> [Supplied records]

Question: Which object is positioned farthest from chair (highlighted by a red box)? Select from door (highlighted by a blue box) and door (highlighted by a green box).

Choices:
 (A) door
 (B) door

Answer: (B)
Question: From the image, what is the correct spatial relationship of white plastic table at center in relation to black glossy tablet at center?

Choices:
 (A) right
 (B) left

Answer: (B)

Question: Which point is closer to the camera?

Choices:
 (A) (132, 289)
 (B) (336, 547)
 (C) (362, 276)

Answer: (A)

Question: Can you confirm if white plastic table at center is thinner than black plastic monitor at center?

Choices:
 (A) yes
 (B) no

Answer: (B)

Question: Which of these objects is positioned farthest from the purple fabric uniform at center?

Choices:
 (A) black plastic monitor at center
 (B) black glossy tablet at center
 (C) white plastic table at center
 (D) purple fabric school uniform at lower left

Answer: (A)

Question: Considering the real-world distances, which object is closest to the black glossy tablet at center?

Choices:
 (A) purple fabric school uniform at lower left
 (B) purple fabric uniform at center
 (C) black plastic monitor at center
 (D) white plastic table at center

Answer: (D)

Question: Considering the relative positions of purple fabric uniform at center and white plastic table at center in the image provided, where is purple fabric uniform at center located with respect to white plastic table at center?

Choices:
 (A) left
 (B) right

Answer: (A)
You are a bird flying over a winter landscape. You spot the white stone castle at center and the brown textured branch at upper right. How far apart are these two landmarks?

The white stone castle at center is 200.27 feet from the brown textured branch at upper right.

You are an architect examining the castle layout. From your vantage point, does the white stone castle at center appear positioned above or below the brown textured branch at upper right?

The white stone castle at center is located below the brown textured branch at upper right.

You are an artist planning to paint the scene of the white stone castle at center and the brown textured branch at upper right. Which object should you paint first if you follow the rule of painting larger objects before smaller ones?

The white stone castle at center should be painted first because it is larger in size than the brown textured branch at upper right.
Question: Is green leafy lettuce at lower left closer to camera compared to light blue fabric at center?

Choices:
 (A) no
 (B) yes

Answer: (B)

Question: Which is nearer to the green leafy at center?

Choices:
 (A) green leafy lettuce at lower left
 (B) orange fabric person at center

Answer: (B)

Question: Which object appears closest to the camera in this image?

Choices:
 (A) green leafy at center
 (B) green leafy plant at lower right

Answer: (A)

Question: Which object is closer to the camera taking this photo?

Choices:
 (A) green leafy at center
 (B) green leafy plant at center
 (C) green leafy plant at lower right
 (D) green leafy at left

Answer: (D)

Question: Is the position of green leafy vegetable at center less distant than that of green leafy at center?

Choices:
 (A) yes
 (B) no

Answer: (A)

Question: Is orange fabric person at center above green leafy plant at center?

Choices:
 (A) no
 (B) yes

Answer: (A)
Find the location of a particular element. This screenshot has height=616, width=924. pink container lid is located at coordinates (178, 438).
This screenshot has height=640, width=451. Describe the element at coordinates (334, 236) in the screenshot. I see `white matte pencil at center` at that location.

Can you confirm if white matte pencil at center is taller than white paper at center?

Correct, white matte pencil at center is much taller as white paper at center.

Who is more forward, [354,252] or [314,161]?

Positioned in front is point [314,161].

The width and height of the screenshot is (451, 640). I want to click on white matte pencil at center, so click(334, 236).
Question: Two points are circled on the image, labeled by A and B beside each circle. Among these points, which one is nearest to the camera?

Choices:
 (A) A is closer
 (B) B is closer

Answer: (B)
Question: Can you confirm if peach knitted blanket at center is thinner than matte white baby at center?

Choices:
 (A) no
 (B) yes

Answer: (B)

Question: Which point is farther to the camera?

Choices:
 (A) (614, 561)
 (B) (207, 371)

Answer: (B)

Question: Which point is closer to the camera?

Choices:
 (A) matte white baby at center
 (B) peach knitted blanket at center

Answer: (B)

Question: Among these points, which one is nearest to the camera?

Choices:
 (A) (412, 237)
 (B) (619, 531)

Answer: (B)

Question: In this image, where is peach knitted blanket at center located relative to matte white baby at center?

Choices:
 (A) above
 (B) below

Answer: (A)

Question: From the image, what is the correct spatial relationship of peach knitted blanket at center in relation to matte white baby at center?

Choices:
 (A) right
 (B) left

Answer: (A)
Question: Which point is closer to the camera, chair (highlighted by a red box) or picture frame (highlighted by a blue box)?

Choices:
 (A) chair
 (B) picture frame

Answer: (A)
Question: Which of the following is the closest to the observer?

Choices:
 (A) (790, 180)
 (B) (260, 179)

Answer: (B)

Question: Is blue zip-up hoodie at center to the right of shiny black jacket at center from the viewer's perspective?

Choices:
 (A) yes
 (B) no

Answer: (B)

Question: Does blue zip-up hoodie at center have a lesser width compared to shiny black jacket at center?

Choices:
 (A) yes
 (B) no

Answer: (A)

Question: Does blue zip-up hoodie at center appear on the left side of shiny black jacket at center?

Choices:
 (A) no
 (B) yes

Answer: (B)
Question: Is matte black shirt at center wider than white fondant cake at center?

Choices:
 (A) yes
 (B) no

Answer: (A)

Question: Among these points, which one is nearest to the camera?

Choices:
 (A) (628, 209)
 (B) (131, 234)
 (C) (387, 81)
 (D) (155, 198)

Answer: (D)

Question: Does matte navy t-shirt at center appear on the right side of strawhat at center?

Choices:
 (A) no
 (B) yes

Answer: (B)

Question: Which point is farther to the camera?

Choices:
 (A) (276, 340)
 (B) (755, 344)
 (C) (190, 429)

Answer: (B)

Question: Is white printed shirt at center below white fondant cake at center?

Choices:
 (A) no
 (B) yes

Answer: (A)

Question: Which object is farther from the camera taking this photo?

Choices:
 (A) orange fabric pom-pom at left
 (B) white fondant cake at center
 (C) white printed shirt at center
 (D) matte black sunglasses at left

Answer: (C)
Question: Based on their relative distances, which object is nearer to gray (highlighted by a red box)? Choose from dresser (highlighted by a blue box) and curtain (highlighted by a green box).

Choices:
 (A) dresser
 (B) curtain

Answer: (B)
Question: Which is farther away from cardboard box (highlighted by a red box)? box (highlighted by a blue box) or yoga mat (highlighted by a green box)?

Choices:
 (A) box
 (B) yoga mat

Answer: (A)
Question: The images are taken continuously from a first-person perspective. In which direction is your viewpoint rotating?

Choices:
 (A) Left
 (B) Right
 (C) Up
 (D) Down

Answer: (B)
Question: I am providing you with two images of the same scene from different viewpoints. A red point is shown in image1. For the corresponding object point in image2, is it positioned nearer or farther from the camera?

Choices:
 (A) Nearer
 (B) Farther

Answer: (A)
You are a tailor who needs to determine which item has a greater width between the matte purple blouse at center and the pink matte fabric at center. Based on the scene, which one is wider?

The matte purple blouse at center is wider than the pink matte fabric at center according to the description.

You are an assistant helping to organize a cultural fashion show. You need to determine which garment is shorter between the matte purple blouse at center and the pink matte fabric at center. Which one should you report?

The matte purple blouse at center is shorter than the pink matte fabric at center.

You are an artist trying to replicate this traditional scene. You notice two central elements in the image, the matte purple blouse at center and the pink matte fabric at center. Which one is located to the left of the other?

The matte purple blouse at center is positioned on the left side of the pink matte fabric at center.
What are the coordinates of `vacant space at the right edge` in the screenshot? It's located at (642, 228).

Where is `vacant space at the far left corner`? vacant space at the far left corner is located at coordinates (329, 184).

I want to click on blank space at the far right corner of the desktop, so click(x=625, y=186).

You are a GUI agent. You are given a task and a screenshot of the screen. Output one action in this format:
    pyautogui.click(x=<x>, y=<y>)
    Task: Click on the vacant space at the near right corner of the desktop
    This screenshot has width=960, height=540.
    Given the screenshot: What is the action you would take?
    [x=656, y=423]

> [Given instruction] Report how many lines in the records above contain the string "distances", with case counting. Give only the number.

> [Written solution] 2